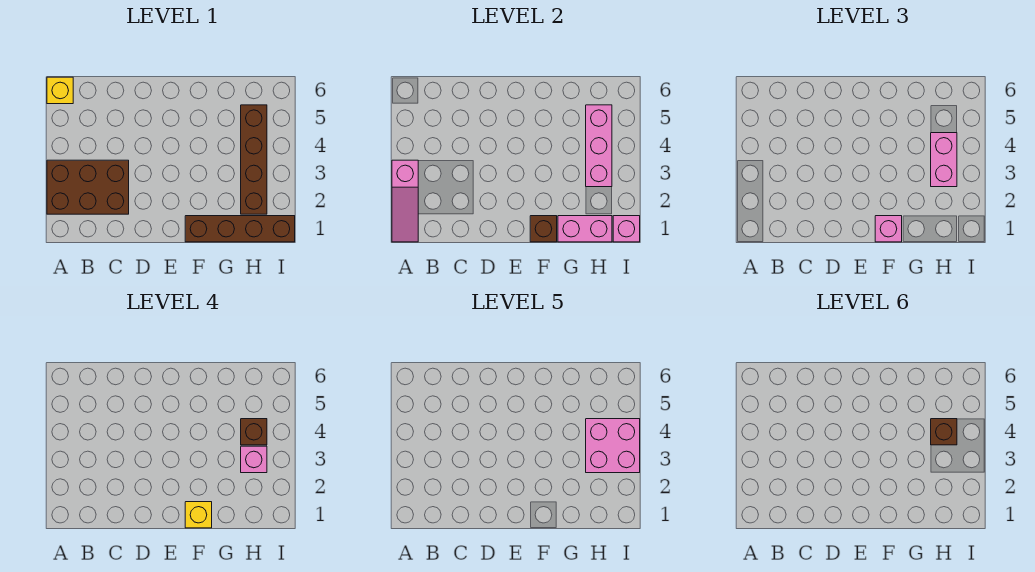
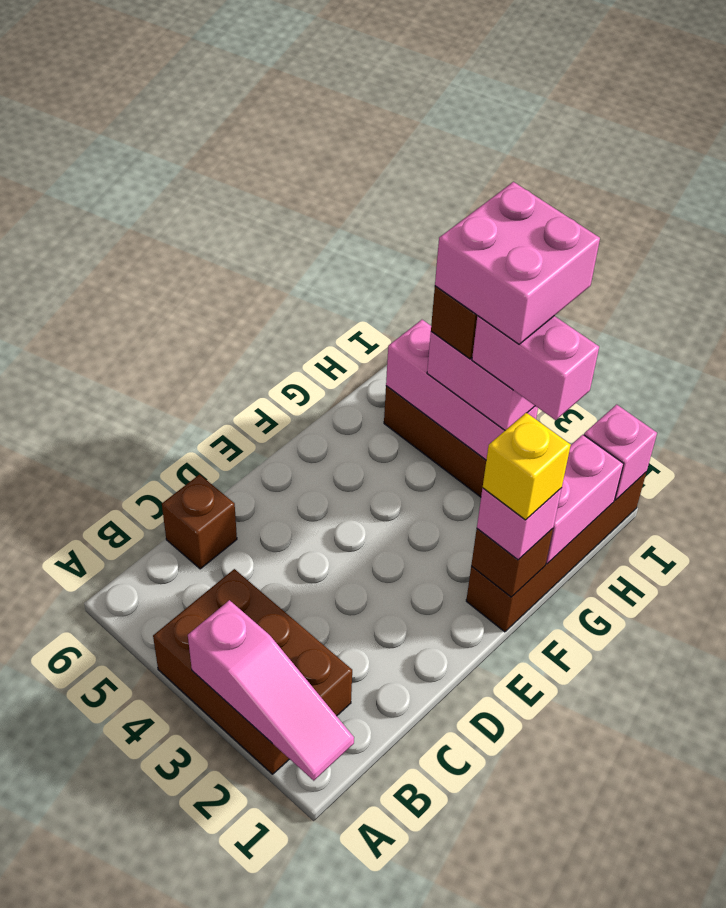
brown brick A2:C3 level 1 -> brown brick A2:B4 level 1
yellow brick A6 level 1 -> none
pink brick H3 level 4 -> pink brick H2:H3 level 4
brown brick H4 level 6 -> brown brick C6 level 1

_Aim of the exercise:_
Note how many lines of the material hold the word "brown", then state that number alone.

_Solution:_
2